• ACTION ITEM: Restate the entries word for word, omitting nothing.

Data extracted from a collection
>>

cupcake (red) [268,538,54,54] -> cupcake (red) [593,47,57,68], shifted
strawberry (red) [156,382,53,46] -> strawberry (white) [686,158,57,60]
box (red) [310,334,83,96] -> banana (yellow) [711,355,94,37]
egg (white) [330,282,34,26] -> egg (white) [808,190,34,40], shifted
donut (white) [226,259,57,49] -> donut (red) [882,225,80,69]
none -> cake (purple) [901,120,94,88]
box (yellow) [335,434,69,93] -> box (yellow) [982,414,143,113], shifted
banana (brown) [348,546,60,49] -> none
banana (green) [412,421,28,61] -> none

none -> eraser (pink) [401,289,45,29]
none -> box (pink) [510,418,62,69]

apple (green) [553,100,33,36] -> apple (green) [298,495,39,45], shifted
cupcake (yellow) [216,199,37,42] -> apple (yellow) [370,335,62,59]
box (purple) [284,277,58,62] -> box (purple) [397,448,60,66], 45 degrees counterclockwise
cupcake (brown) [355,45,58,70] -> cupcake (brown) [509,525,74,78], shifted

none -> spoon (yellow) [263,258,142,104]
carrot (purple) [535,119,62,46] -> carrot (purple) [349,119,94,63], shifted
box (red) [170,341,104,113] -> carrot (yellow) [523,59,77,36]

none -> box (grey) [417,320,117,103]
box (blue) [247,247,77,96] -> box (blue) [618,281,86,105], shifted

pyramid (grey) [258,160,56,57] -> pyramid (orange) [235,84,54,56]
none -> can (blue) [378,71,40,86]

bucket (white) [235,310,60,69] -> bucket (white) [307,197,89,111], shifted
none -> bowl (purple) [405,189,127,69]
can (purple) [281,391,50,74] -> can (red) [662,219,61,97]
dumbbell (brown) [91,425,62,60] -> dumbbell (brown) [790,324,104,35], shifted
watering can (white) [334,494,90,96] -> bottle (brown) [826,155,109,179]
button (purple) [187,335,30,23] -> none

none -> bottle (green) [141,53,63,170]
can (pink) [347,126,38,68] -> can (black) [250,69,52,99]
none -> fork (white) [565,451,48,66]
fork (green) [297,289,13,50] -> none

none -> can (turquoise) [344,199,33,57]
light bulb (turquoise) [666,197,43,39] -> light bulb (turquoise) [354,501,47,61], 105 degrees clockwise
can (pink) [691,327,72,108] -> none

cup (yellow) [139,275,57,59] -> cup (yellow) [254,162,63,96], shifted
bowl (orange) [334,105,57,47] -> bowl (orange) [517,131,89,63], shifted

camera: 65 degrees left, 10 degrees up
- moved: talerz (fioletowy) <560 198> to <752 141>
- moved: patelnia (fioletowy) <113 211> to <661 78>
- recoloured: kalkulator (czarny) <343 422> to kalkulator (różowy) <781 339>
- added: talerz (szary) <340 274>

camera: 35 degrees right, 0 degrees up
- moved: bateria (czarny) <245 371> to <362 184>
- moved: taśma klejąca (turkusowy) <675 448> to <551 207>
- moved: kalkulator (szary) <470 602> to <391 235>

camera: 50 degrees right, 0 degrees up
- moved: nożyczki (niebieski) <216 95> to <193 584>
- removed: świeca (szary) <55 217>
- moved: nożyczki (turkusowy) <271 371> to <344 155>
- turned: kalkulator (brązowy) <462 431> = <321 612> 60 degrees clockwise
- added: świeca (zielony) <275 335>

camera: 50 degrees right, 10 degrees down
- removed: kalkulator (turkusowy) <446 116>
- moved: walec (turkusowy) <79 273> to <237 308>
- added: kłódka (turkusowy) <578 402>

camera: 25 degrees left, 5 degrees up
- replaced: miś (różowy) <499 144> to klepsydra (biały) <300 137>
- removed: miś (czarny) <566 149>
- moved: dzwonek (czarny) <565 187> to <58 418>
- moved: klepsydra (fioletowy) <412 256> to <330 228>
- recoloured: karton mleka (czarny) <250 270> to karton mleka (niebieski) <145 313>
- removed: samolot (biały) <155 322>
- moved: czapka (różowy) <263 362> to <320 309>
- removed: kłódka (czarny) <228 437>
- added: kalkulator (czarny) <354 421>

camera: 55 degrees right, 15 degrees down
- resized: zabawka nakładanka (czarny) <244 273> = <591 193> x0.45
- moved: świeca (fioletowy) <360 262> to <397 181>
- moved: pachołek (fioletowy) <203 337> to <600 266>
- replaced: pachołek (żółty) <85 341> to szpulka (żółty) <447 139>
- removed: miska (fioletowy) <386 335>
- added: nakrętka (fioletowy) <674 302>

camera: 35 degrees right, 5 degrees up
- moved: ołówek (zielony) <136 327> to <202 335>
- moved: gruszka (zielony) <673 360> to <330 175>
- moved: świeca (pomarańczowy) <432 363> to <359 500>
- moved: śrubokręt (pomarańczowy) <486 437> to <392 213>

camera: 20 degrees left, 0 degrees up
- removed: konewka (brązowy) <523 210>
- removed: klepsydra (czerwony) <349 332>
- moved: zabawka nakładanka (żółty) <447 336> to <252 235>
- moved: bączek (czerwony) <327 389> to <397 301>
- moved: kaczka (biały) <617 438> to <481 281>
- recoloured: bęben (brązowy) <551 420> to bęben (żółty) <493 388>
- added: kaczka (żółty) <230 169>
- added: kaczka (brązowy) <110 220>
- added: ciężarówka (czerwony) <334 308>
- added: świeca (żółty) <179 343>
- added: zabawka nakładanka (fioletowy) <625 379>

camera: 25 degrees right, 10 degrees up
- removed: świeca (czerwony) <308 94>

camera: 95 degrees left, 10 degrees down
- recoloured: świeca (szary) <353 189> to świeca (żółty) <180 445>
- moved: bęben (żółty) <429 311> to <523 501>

<<

• WORKED SOLUTION:
cupcake (red) [268,538,54,54] -> cupcake (red) [593,47,57,68], shifted
strawberry (red) [156,382,53,46] -> strawberry (white) [686,158,57,60]
box (red) [310,334,83,96] -> banana (yellow) [711,355,94,37]
egg (white) [330,282,34,26] -> egg (white) [808,190,34,40], shifted
donut (white) [226,259,57,49] -> donut (red) [882,225,80,69]
none -> cake (purple) [901,120,94,88]
box (yellow) [335,434,69,93] -> box (yellow) [982,414,143,113], shifted
banana (brown) [348,546,60,49] -> none
banana (green) [412,421,28,61] -> none

none -> eraser (pink) [401,289,45,29]
none -> box (pink) [510,418,62,69]

apple (green) [553,100,33,36] -> apple (green) [298,495,39,45], shifted
cupcake (yellow) [216,199,37,42] -> apple (yellow) [370,335,62,59]
box (purple) [284,277,58,62] -> box (purple) [397,448,60,66], 45 degrees counterclockwise
cupcake (brown) [355,45,58,70] -> cupcake (brown) [509,525,74,78], shifted

none -> spoon (yellow) [263,258,142,104]
carrot (purple) [535,119,62,46] -> carrot (purple) [349,119,94,63], shifted
box (red) [170,341,104,113] -> carrot (yellow) [523,59,77,36]

none -> box (grey) [417,320,117,103]
box (blue) [247,247,77,96] -> box (blue) [618,281,86,105], shifted

pyramid (grey) [258,160,56,57] -> pyramid (orange) [235,84,54,56]
none -> can (blue) [378,71,40,86]

bucket (white) [235,310,60,69] -> bucket (white) [307,197,89,111], shifted
none -> bowl (purple) [405,189,127,69]
can (purple) [281,391,50,74] -> can (red) [662,219,61,97]
dumbbell (brown) [91,425,62,60] -> dumbbell (brown) [790,324,104,35], shifted
watering can (white) [334,494,90,96] -> bottle (brown) [826,155,109,179]
button (purple) [187,335,30,23] -> none

none -> bottle (green) [141,53,63,170]
can (pink) [347,126,38,68] -> can (black) [250,69,52,99]
none -> fork (white) [565,451,48,66]
fork (green) [297,289,13,50] -> none

none -> can (turquoise) [344,199,33,57]
light bulb (turquoise) [666,197,43,39] -> light bulb (turquoise) [354,501,47,61], 105 degrees clockwise
can (pink) [691,327,72,108] -> none

cup (yellow) [139,275,57,59] -> cup (yellow) [254,162,63,96], shifted
bowl (orange) [334,105,57,47] -> bowl (orange) [517,131,89,63], shifted

camera: 65 degrees left, 10 degrees up
- moved: talerz (fioletowy) <560 198> to <752 141>
- moved: patelnia (fioletowy) <113 211> to <661 78>
- recoloured: kalkulator (czarny) <343 422> to kalkulator (różowy) <781 339>
- added: talerz (szary) <340 274>

camera: 35 degrees right, 0 degrees up
- moved: bateria (czarny) <245 371> to <362 184>
- moved: taśma klejąca (turkusowy) <675 448> to <551 207>
- moved: kalkulator (szary) <470 602> to <391 235>

camera: 50 degrees right, 0 degrees up
- moved: nożyczki (niebieski) <216 95> to <193 584>
- removed: świeca (szary) <55 217>
- moved: nożyczki (turkusowy) <271 371> to <344 155>
- turned: kalkulator (brązowy) <462 431> = <321 612> 60 degrees clockwise
- added: świeca (zielony) <275 335>

camera: 50 degrees right, 10 degrees down
- removed: kalkulator (turkusowy) <446 116>
- moved: walec (turkusowy) <79 273> to <237 308>
- added: kłódka (turkusowy) <578 402>

camera: 25 degrees left, 5 degrees up
- replaced: miś (różowy) <499 144> to klepsydra (biały) <300 137>
- removed: miś (czarny) <566 149>
- moved: dzwonek (czarny) <565 187> to <58 418>
- moved: klepsydra (fioletowy) <412 256> to <330 228>
- recoloured: karton mleka (czarny) <250 270> to karton mleka (niebieski) <145 313>
- removed: samolot (biały) <155 322>
- moved: czapka (różowy) <263 362> to <320 309>
- removed: kłódka (czarny) <228 437>
- added: kalkulator (czarny) <354 421>

camera: 55 degrees right, 15 degrees down
- resized: zabawka nakładanka (czarny) <244 273> = <591 193> x0.45
- moved: świeca (fioletowy) <360 262> to <397 181>
- moved: pachołek (fioletowy) <203 337> to <600 266>
- replaced: pachołek (żółty) <85 341> to szpulka (żółty) <447 139>
- removed: miska (fioletowy) <386 335>
- added: nakrętka (fioletowy) <674 302>

camera: 35 degrees right, 5 degrees up
- moved: ołówek (zielony) <136 327> to <202 335>
- moved: gruszka (zielony) <673 360> to <330 175>
- moved: świeca (pomarańczowy) <432 363> to <359 500>
- moved: śrubokręt (pomarańczowy) <486 437> to <392 213>

camera: 20 degrees left, 0 degrees up
- removed: konewka (brązowy) <523 210>
- removed: klepsydra (czerwony) <349 332>
- moved: zabawka nakładanka (żółty) <447 336> to <252 235>
- moved: bączek (czerwony) <327 389> to <397 301>
- moved: kaczka (biały) <617 438> to <481 281>
- recoloured: bęben (brązowy) <551 420> to bęben (żółty) <493 388>
- added: kaczka (żółty) <230 169>
- added: kaczka (brązowy) <110 220>
- added: ciężarówka (czerwony) <334 308>
- added: świeca (żółty) <179 343>
- added: zabawka nakładanka (fioletowy) <625 379>

camera: 25 degrees right, 10 degrees up
- removed: świeca (czerwony) <308 94>

camera: 95 degrees left, 10 degrees down
- recoloured: świeca (szary) <353 189> to świeca (żółty) <180 445>
- moved: bęben (żółty) <429 311> to <523 501>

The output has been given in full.